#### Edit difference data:
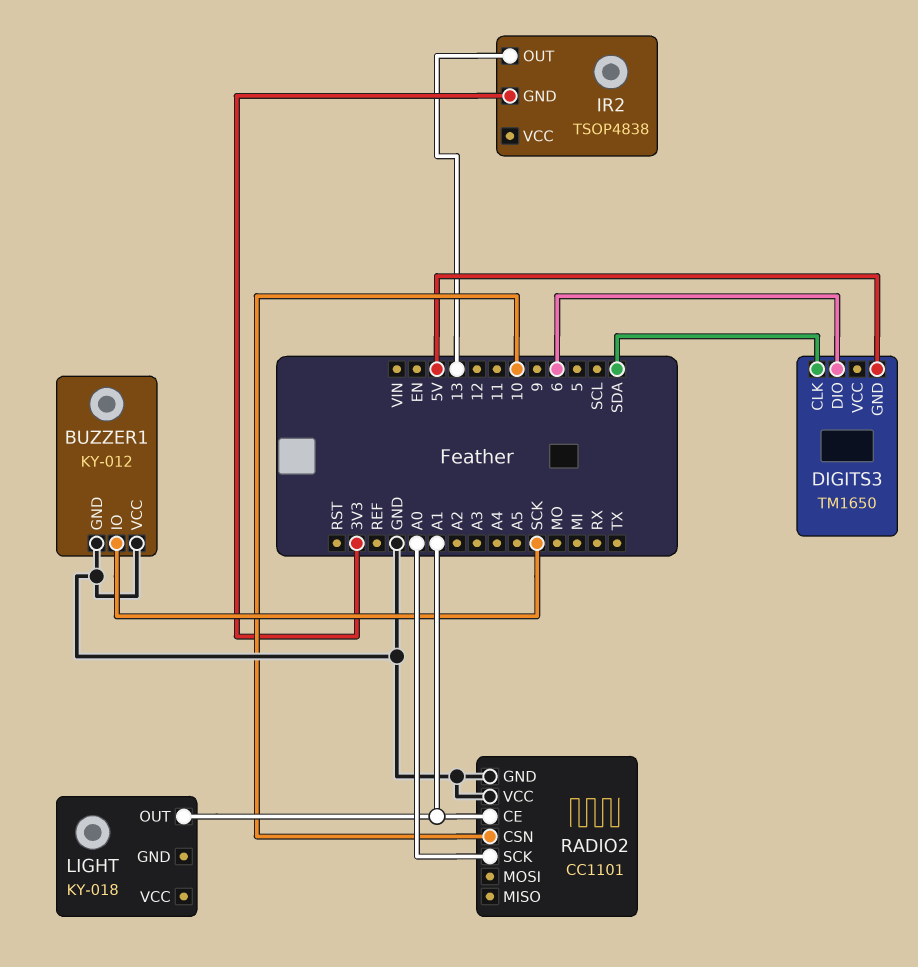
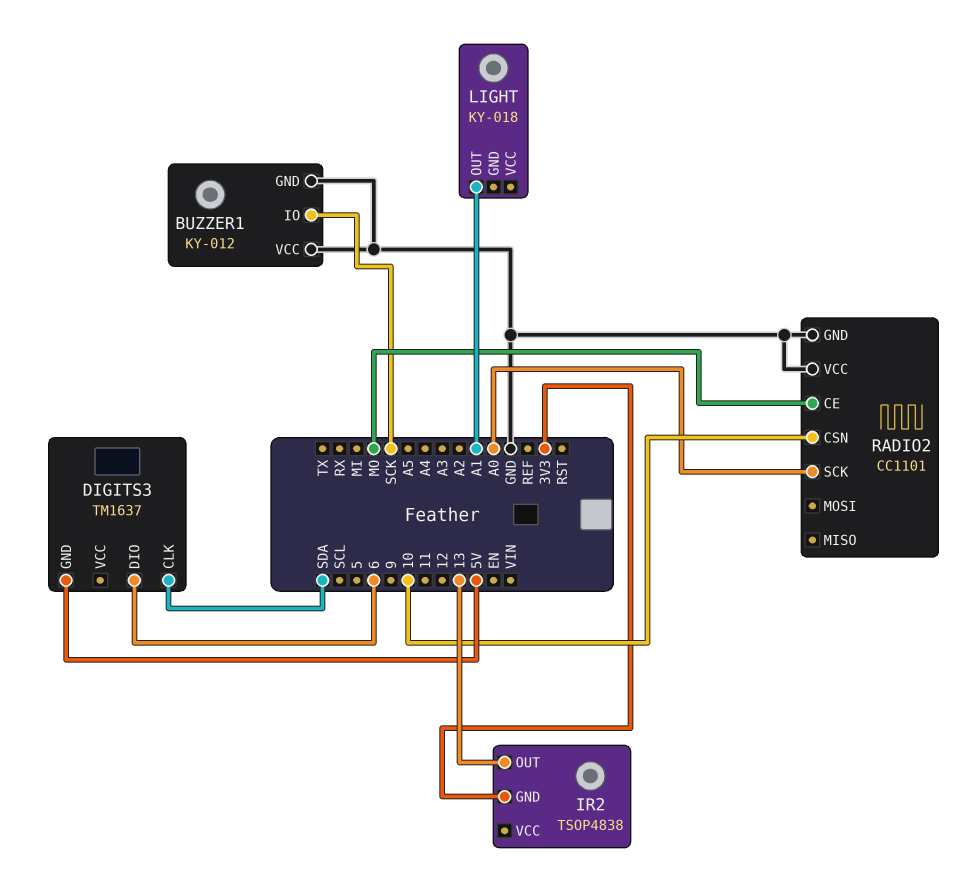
DIGITS3: TM1650 -> TM1637
RADIO2 pin CE: A1 -> MO

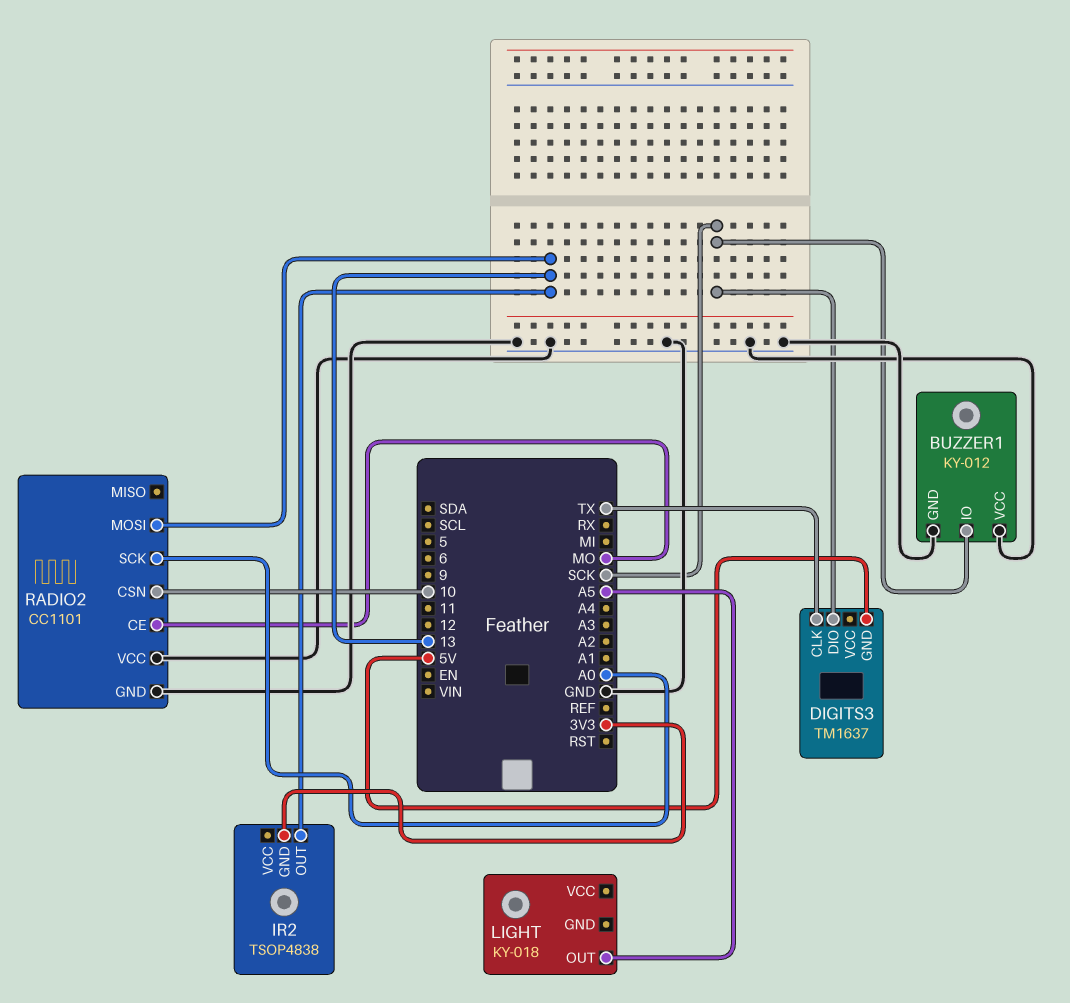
DIGITS3 pin CLK: SDA -> TX
DIGITS3 pin DIO: 6 -> SCK
LIGHT pin OUT: A1 -> A5
RADIO2 pin MOSI: none -> 13

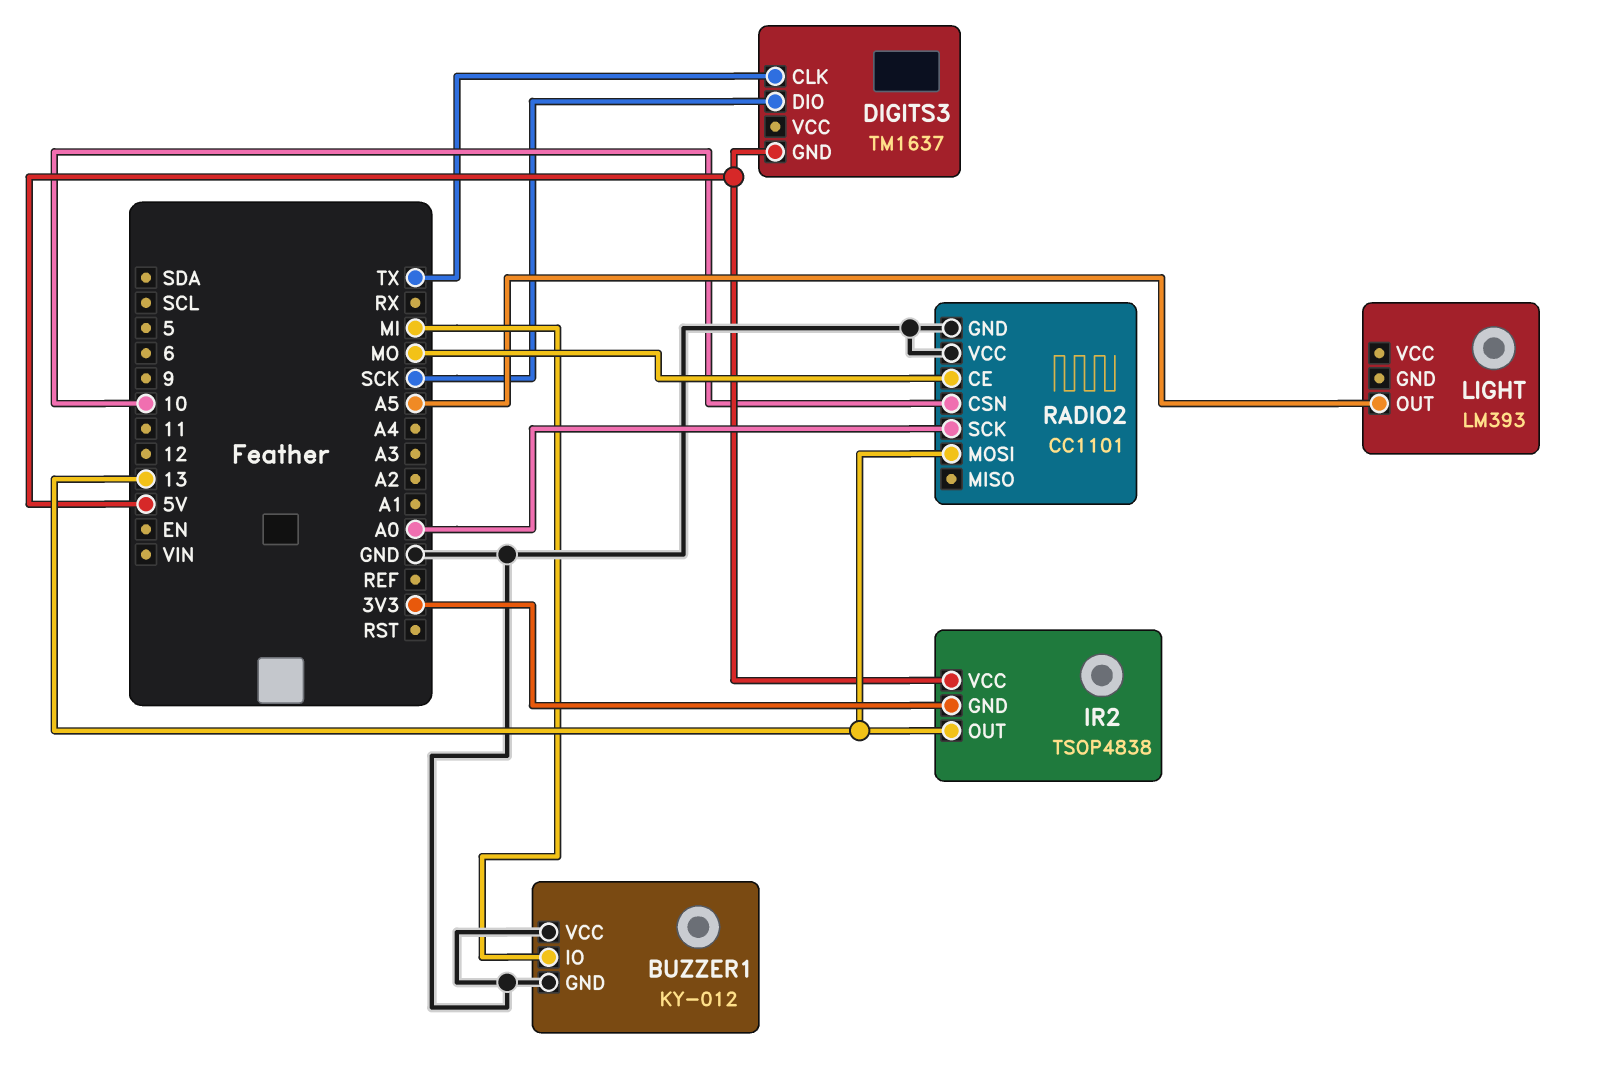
BUZZER1 pin IO: SCK -> MI
IR2 pin VCC: none -> 5V
LIGHT: KY-018 -> LM393

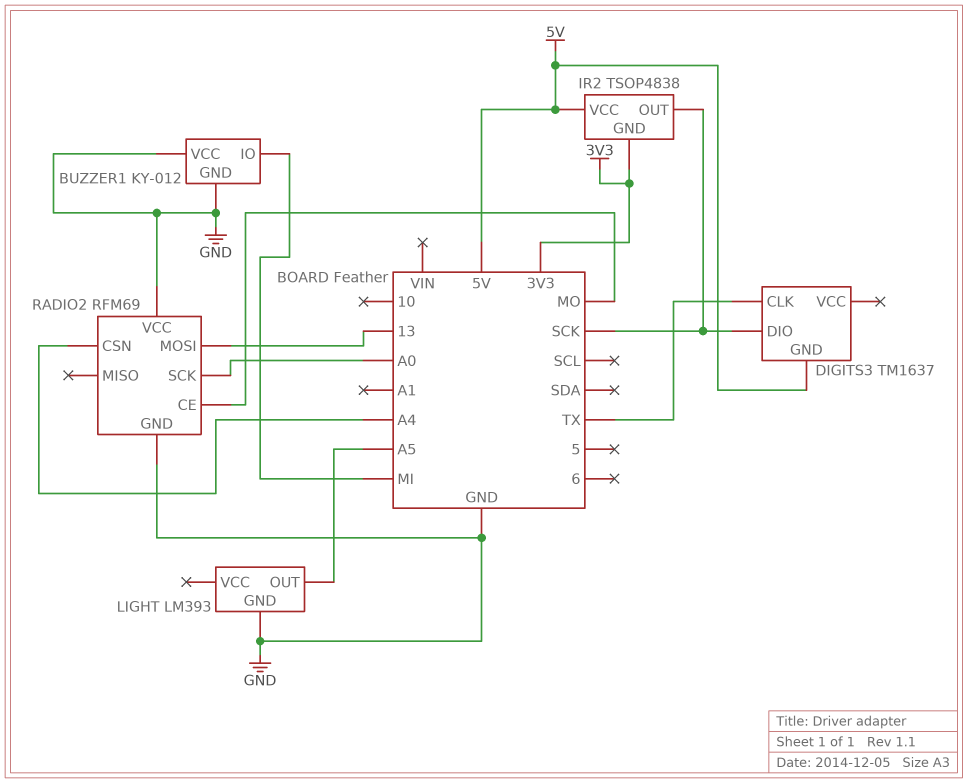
IR2 pin OUT: 13 -> SCK
LIGHT pin GND: none -> GND
RADIO2: CC1101 -> RFM69
RADIO2 pin CSN: 10 -> A4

#### TASK TO CARRY OUT:
Output a verbatim copy of all entries above; no pictures go in it.

#### WRITTEN REPLY:
DIGITS3: TM1650 -> TM1637
RADIO2 pin CE: A1 -> MO

DIGITS3 pin CLK: SDA -> TX
DIGITS3 pin DIO: 6 -> SCK
LIGHT pin OUT: A1 -> A5
RADIO2 pin MOSI: none -> 13

BUZZER1 pin IO: SCK -> MI
IR2 pin VCC: none -> 5V
LIGHT: KY-018 -> LM393

IR2 pin OUT: 13 -> SCK
LIGHT pin GND: none -> GND
RADIO2: CC1101 -> RFM69
RADIO2 pin CSN: 10 -> A4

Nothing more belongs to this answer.